Task instructions:
All lines in the data that hold the word "star" need copying.

Data under study:
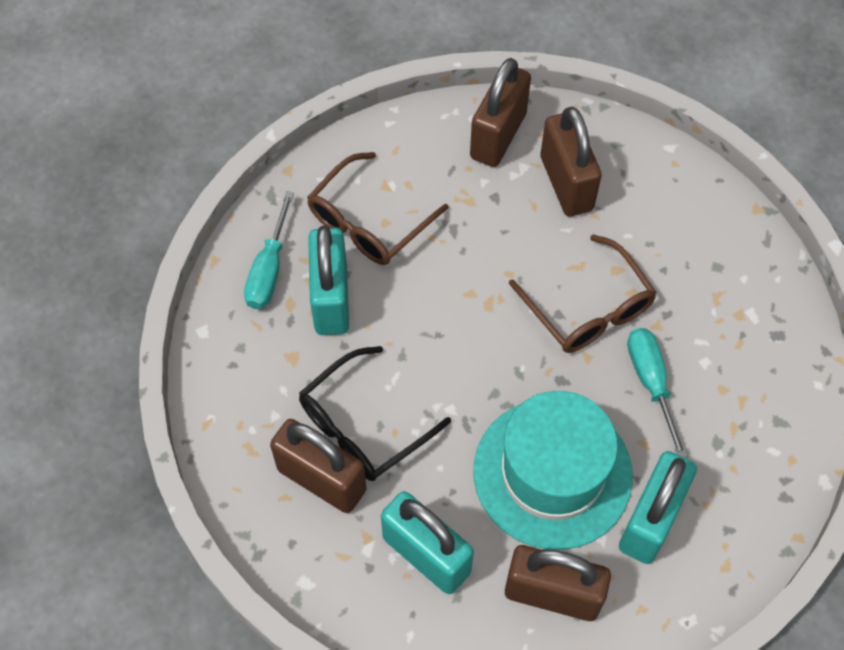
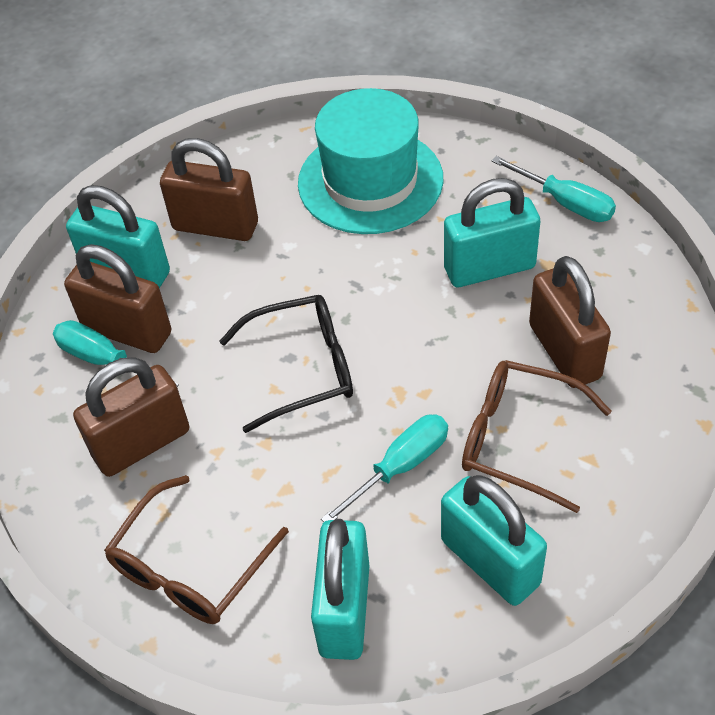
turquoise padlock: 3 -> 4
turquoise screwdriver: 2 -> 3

...

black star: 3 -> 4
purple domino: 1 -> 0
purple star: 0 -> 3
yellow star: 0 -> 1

* * *

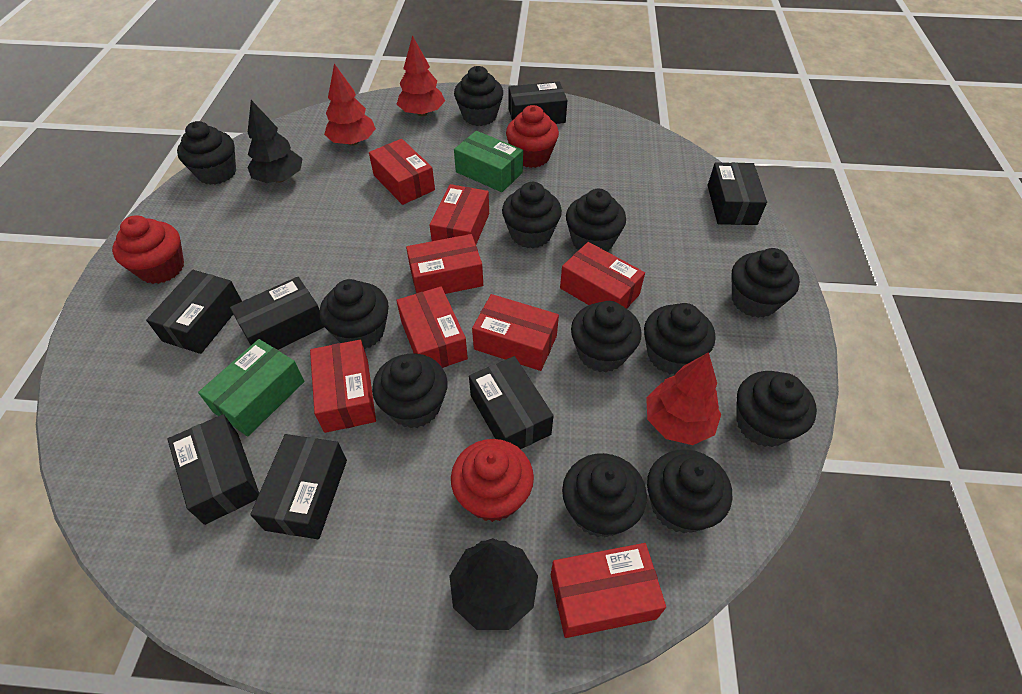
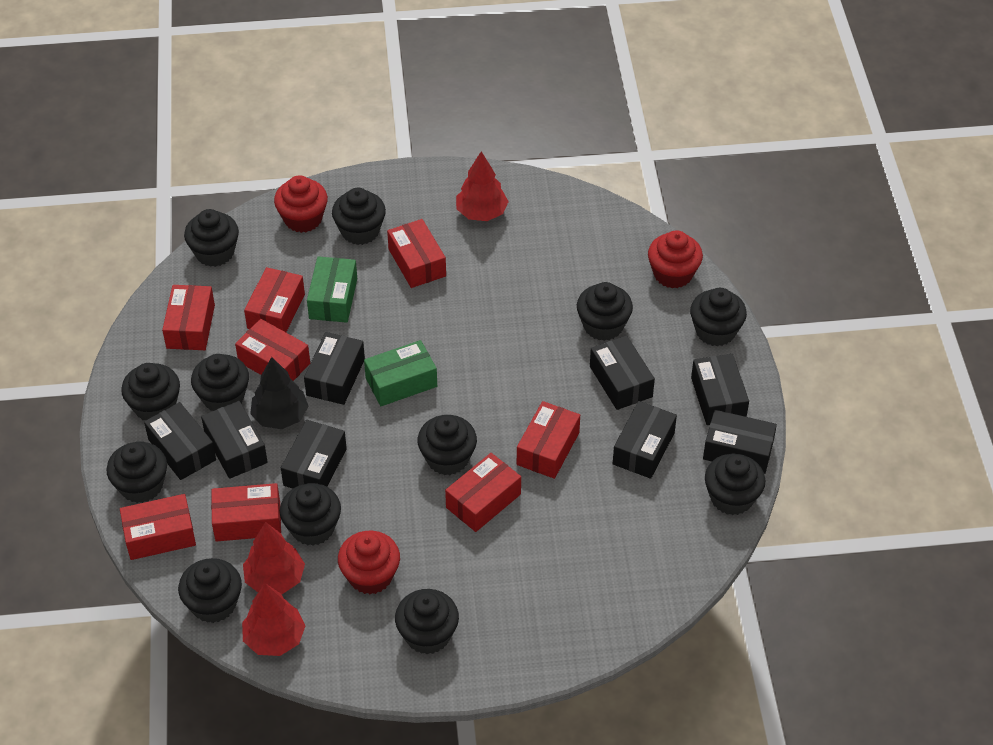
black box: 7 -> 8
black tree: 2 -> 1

Task solution:
black star: 3 -> 4
purple star: 0 -> 3
yellow star: 0 -> 1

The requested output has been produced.